> What you should do: Your task is to copy the listing exactly. Drop any pictures from the copy.

> Records supplied:
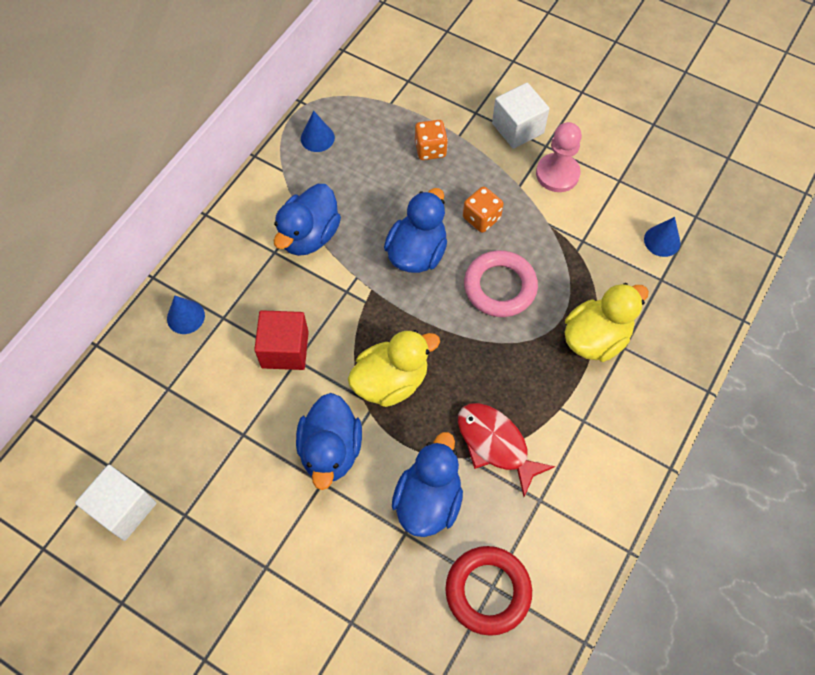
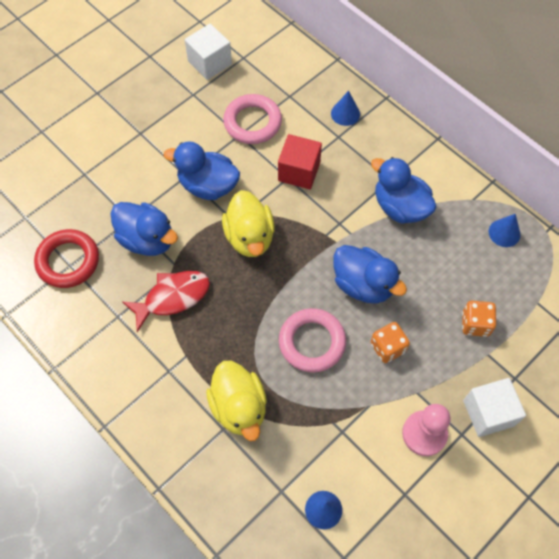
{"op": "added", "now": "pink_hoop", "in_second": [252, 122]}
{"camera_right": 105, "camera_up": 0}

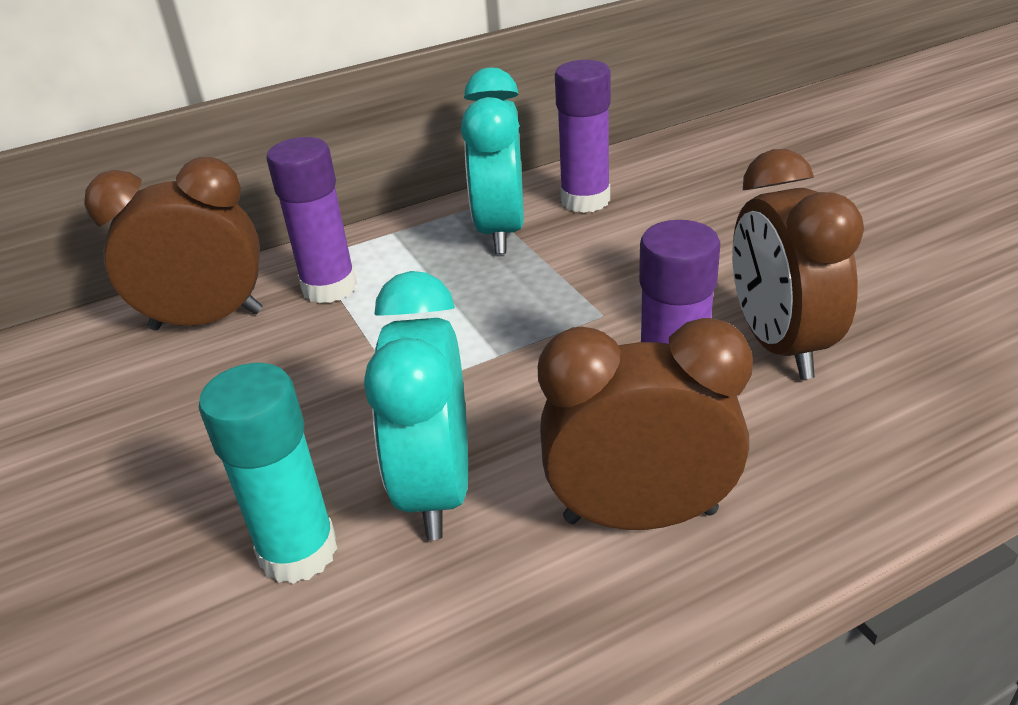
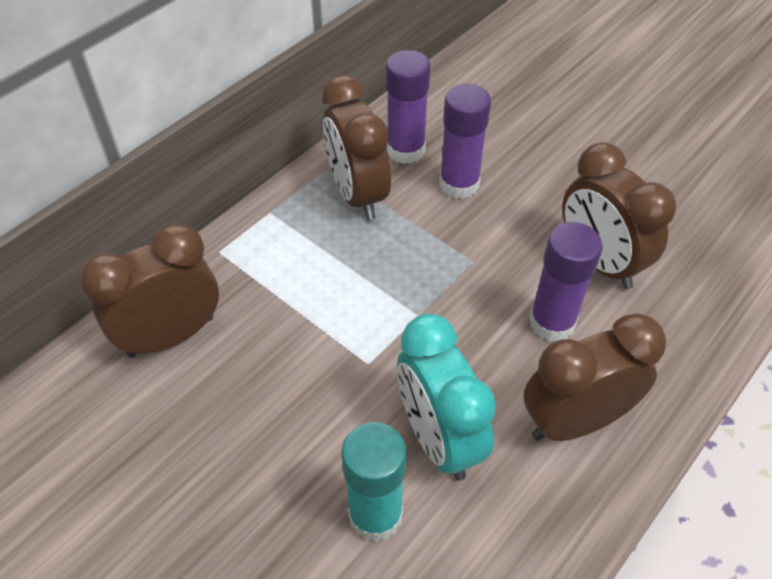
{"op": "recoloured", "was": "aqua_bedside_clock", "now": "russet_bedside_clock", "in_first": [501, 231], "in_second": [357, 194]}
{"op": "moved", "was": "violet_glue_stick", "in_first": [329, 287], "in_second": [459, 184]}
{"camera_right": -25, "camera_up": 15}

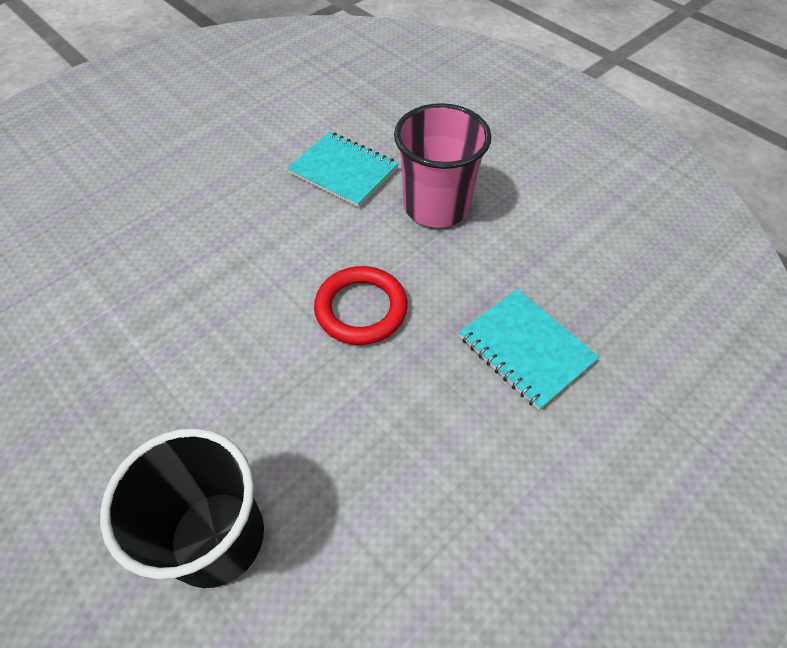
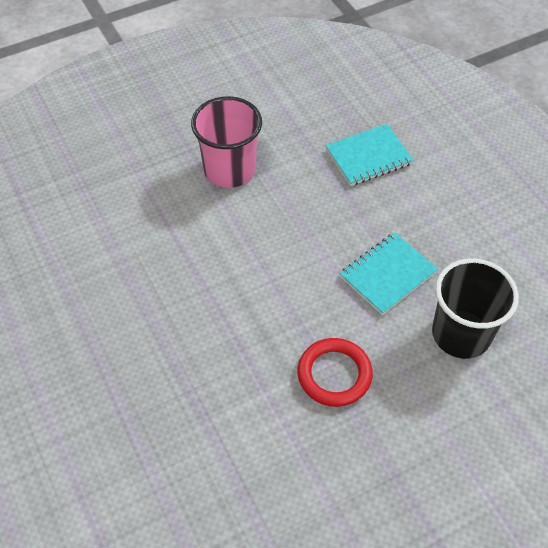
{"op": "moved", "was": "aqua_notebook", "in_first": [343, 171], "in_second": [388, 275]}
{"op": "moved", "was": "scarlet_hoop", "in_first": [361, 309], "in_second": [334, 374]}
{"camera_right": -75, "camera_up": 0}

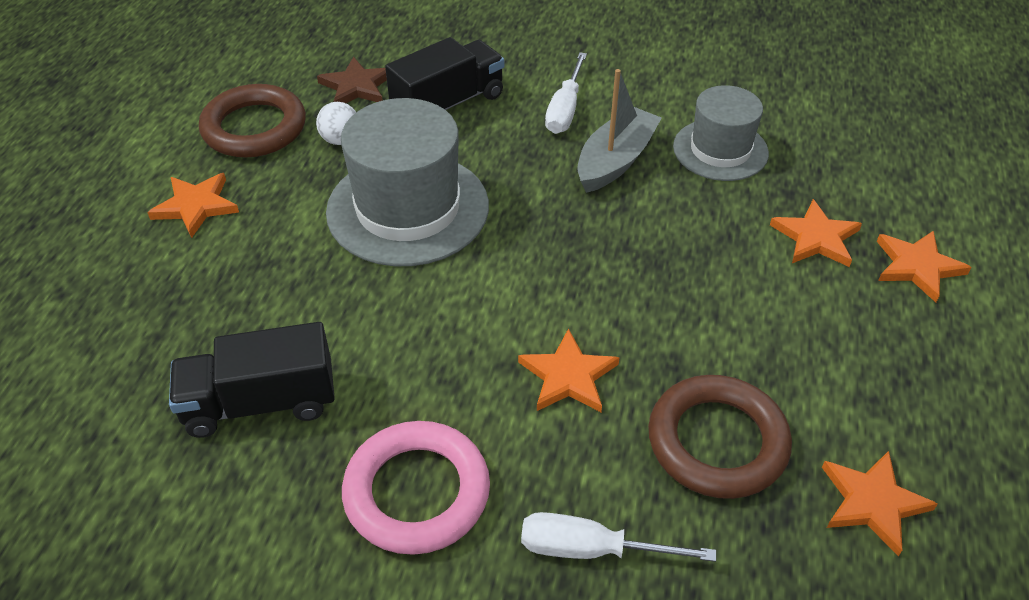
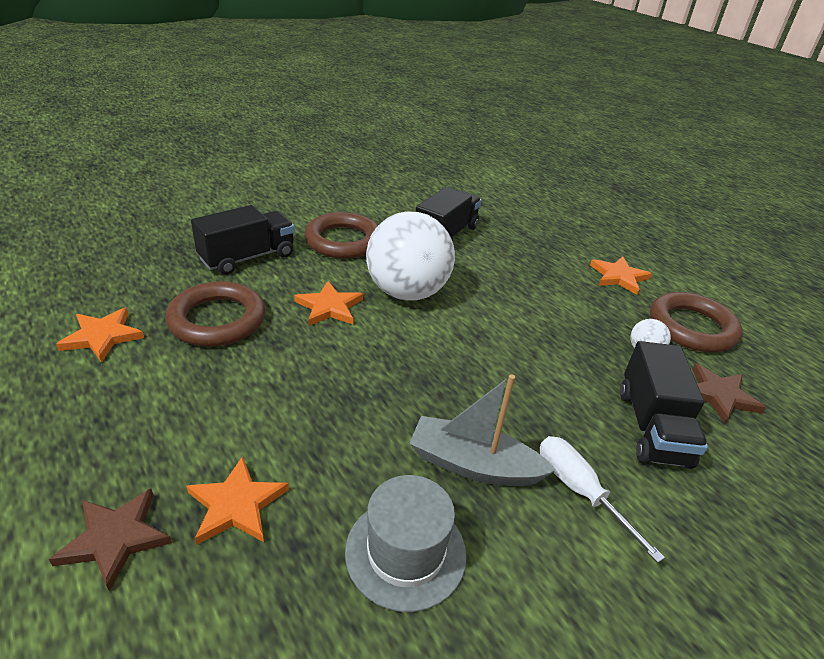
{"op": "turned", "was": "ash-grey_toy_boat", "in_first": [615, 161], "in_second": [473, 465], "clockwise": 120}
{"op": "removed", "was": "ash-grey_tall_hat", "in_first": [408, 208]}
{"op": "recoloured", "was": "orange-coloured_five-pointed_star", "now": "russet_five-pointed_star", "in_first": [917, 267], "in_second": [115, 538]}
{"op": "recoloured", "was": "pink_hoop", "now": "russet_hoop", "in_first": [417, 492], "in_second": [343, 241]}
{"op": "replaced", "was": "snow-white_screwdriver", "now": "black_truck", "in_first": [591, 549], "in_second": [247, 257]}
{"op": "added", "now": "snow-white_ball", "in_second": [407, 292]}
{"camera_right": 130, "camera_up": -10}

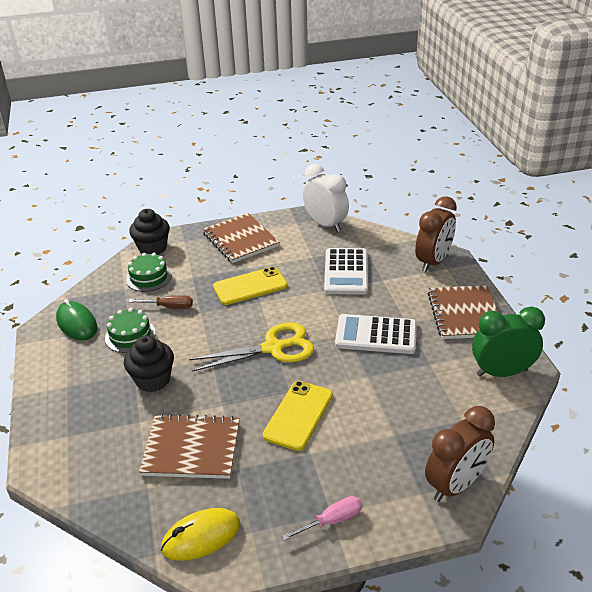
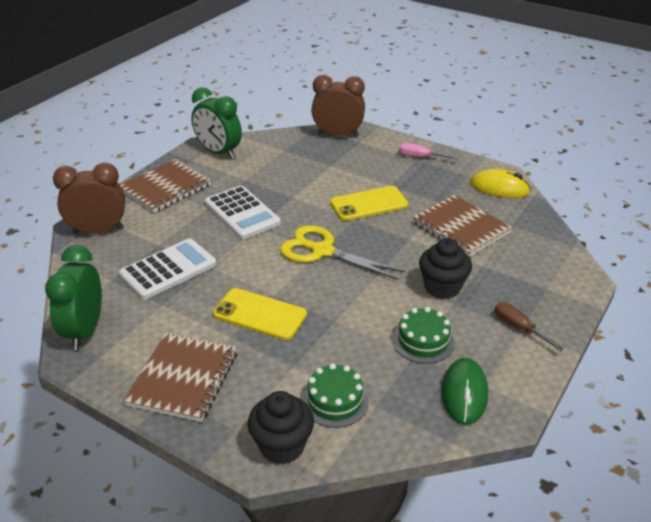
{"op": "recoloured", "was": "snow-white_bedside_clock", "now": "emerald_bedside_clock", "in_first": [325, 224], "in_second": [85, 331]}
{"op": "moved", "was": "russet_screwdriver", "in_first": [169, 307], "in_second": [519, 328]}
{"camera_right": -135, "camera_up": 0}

> Solution to this exercise:
{"op": "added", "now": "pink_hoop", "in_second": [252, 122]}
{"camera_right": 105, "camera_up": 0}

{"op": "recoloured", "was": "aqua_bedside_clock", "now": "russet_bedside_clock", "in_first": [501, 231], "in_second": [357, 194]}
{"op": "moved", "was": "violet_glue_stick", "in_first": [329, 287], "in_second": [459, 184]}
{"camera_right": -25, "camera_up": 15}

{"op": "moved", "was": "aqua_notebook", "in_first": [343, 171], "in_second": [388, 275]}
{"op": "moved", "was": "scarlet_hoop", "in_first": [361, 309], "in_second": [334, 374]}
{"camera_right": -75, "camera_up": 0}

{"op": "turned", "was": "ash-grey_toy_boat", "in_first": [615, 161], "in_second": [473, 465], "clockwise": 120}
{"op": "removed", "was": "ash-grey_tall_hat", "in_first": [408, 208]}
{"op": "recoloured", "was": "orange-coloured_five-pointed_star", "now": "russet_five-pointed_star", "in_first": [917, 267], "in_second": [115, 538]}
{"op": "recoloured", "was": "pink_hoop", "now": "russet_hoop", "in_first": [417, 492], "in_second": [343, 241]}
{"op": "replaced", "was": "snow-white_screwdriver", "now": "black_truck", "in_first": [591, 549], "in_second": [247, 257]}
{"op": "added", "now": "snow-white_ball", "in_second": [407, 292]}
{"camera_right": 130, "camera_up": -10}

{"op": "recoloured", "was": "snow-white_bedside_clock", "now": "emerald_bedside_clock", "in_first": [325, 224], "in_second": [85, 331]}
{"op": "moved", "was": "russet_screwdriver", "in_first": [169, 307], "in_second": [519, 328]}
{"camera_right": -135, "camera_up": 0}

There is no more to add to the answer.